##### Working data #####

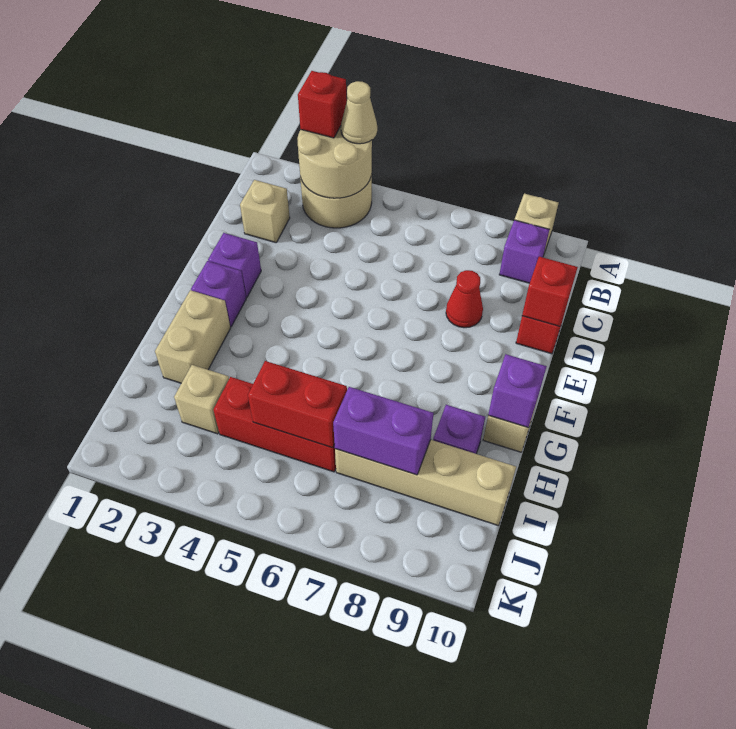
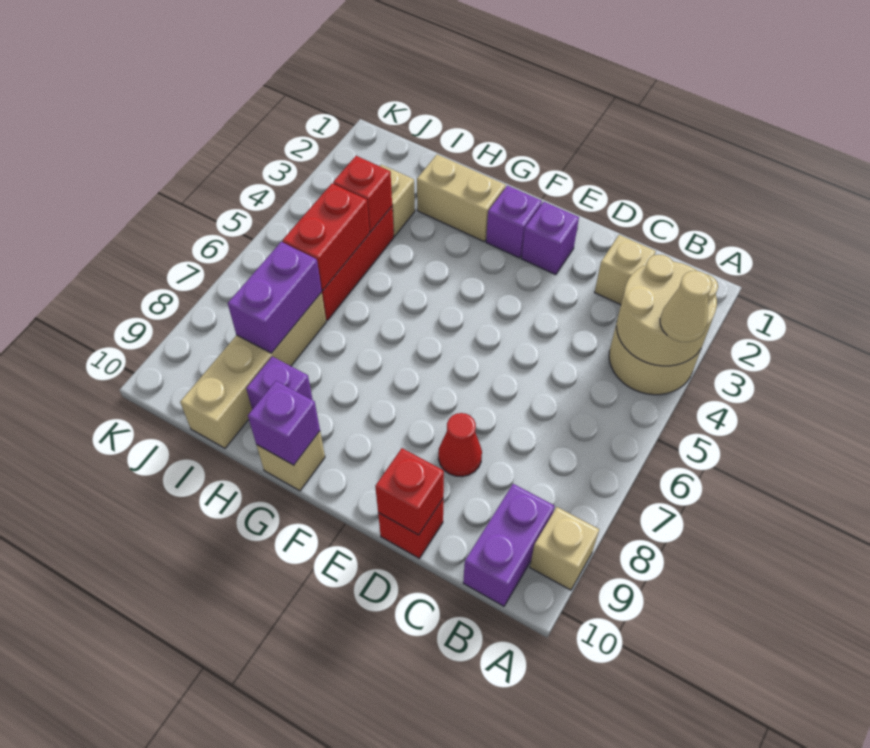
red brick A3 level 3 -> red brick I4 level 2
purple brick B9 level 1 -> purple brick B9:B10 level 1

#####
##### Working data #####

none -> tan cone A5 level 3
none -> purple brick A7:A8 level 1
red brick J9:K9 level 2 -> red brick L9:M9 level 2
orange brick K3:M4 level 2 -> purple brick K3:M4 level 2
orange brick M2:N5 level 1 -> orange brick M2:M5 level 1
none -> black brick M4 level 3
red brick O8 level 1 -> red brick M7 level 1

#####

• _What to do_:
Of the lines above, extract only those from the line with "none -> black brick M4 level 3" to the line with "red brick O8 level 1 -> red brick M7 level 1", both included, exactly as written.

• _Output_:
none -> black brick M4 level 3
red brick O8 level 1 -> red brick M7 level 1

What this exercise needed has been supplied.